Start of Block
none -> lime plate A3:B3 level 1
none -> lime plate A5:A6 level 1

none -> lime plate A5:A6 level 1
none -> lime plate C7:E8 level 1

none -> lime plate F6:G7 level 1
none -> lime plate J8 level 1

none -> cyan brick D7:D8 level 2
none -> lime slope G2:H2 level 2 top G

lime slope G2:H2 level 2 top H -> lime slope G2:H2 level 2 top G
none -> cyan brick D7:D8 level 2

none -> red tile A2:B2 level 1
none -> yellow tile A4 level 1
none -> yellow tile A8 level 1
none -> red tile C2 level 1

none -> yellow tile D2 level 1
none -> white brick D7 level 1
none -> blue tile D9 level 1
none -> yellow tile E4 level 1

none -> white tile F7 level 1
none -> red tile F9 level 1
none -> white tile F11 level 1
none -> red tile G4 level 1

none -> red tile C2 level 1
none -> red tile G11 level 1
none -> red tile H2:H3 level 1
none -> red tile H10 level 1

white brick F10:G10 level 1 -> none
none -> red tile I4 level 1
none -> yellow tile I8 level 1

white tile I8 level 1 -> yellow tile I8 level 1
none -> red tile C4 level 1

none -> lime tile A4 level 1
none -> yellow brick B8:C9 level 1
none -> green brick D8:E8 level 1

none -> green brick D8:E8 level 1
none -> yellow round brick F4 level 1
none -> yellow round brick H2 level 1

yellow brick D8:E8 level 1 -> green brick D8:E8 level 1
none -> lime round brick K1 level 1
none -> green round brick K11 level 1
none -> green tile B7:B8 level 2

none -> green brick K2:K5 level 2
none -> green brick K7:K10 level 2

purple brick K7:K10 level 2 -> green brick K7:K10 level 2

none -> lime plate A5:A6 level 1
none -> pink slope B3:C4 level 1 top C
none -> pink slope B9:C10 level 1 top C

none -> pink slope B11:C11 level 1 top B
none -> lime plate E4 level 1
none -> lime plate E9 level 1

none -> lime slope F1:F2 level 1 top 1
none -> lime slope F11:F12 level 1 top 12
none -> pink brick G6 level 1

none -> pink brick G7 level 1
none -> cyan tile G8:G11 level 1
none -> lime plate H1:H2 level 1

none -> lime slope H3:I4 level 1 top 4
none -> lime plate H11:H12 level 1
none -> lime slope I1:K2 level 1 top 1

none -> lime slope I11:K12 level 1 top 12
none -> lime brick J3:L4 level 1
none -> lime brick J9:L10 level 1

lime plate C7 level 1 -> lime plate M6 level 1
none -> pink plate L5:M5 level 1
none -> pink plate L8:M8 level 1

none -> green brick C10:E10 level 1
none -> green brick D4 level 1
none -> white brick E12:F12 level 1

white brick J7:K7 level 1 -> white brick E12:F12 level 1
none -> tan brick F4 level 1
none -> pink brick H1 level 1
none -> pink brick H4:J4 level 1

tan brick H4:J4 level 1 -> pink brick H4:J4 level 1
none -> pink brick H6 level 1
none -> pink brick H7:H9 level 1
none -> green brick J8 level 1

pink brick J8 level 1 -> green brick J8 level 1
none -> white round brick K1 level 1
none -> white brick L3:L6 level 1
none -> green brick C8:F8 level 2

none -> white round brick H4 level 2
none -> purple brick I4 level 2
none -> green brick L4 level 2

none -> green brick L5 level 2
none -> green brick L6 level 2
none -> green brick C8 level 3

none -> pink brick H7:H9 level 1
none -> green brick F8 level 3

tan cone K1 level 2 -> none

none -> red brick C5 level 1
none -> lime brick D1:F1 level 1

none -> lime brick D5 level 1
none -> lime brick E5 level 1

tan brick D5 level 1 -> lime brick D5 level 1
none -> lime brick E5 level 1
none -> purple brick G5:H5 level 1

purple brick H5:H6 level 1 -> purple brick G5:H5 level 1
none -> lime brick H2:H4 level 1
End of Block
What you should do:
Take the lines above from the one containing "none -> red tile C4 level 1" down to the one containing "none -> green round brick K11 level 1", and transcribe them exactly, both ends included.

Problem solution:
none -> red tile C4 level 1

none -> lime tile A4 level 1
none -> yellow brick B8:C9 level 1
none -> green brick D8:E8 level 1

none -> green brick D8:E8 level 1
none -> yellow round brick F4 level 1
none -> yellow round brick H2 level 1

yellow brick D8:E8 level 1 -> green brick D8:E8 level 1
none -> lime round brick K1 level 1
none -> green round brick K11 level 1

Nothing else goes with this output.